Look for the line with "faroboman (red) (no. 1" in the entries below, then extract that line and all lines after it exactly, with pictures left out.

- Data for processing:
******************************
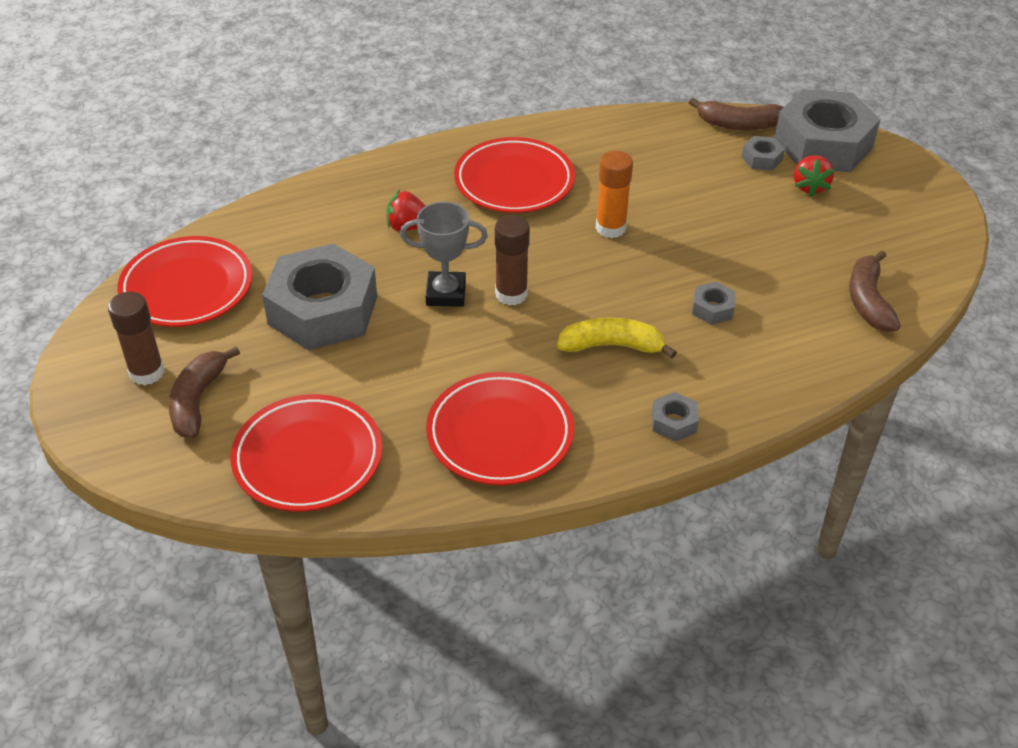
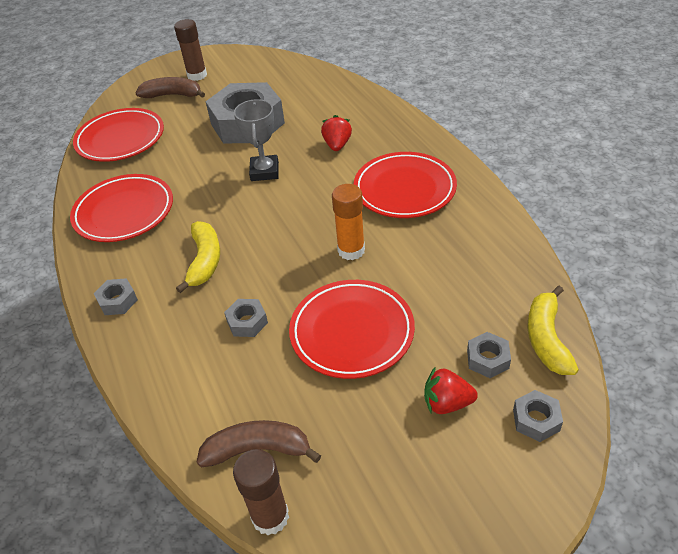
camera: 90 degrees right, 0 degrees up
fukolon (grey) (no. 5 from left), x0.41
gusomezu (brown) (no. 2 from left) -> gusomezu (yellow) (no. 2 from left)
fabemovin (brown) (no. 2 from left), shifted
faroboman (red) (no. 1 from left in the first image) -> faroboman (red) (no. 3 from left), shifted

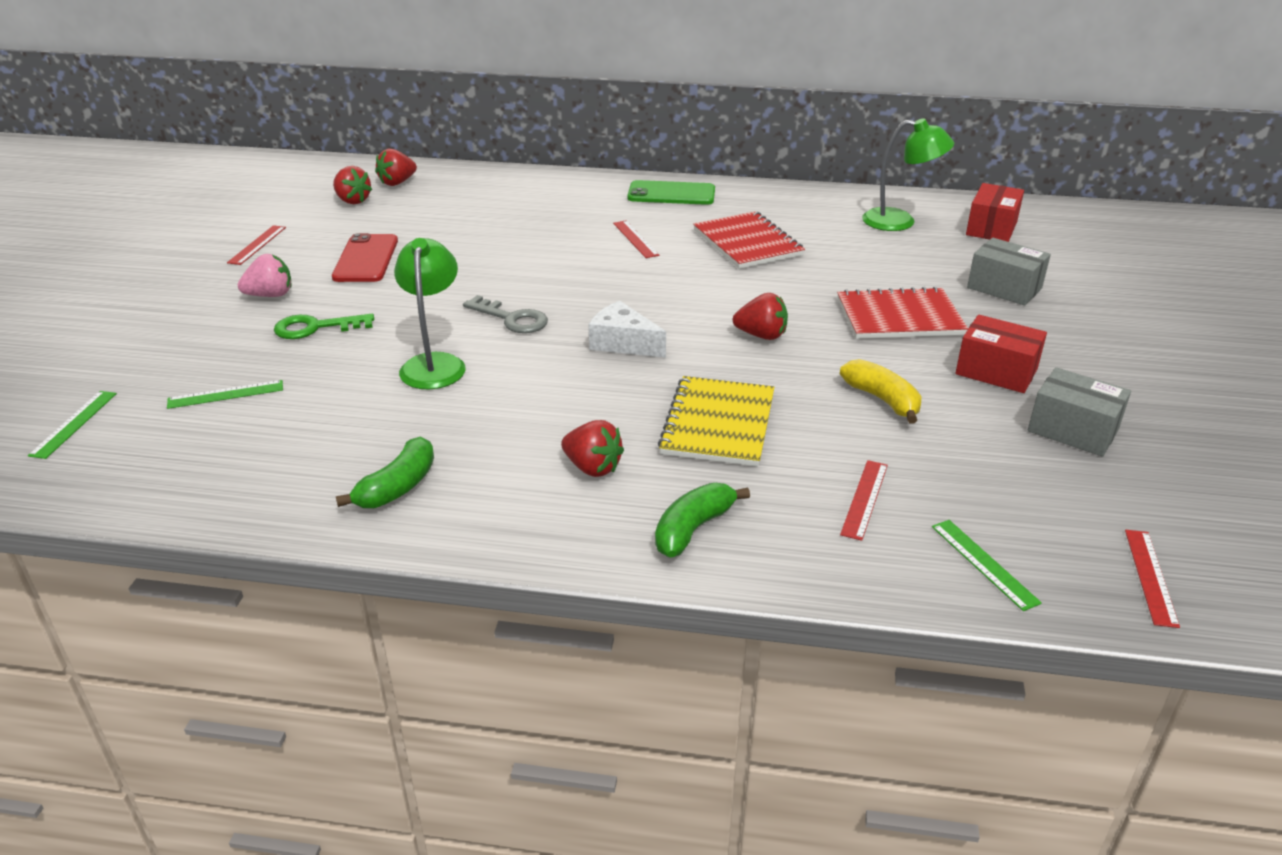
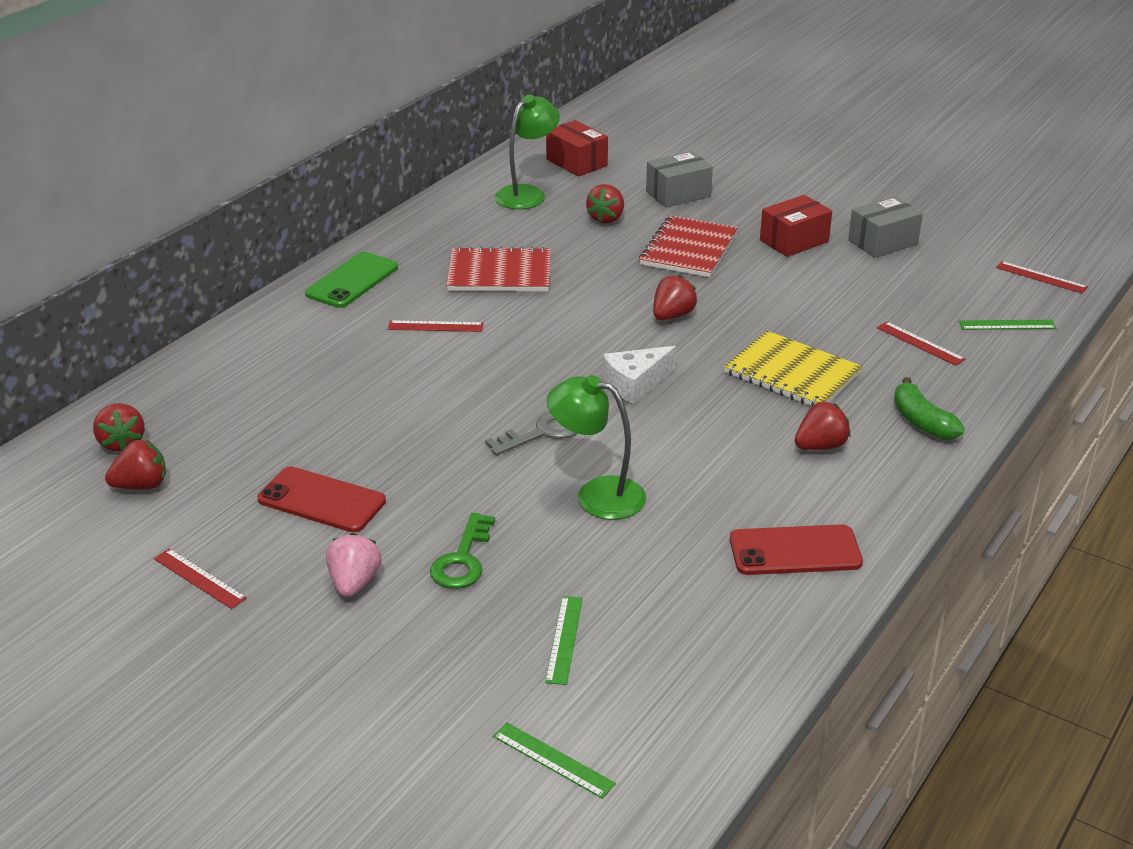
camera: 65 degrees left, 0 degrees up
gusomezu (yellow) -> none
gusomezu (green) (no. 1 from left) -> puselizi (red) (no. 2 from left)
none -> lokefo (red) (no. 3 from left)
******************************
- Reply:
faroboman (red) (no. 1 from left in the first image) -> faroboman (red) (no. 3 from left), shifted

camera: 65 degrees left, 0 degrees up
gusomezu (yellow) -> none
gusomezu (green) (no. 1 from left) -> puselizi (red) (no. 2 from left)
none -> lokefo (red) (no. 3 from left)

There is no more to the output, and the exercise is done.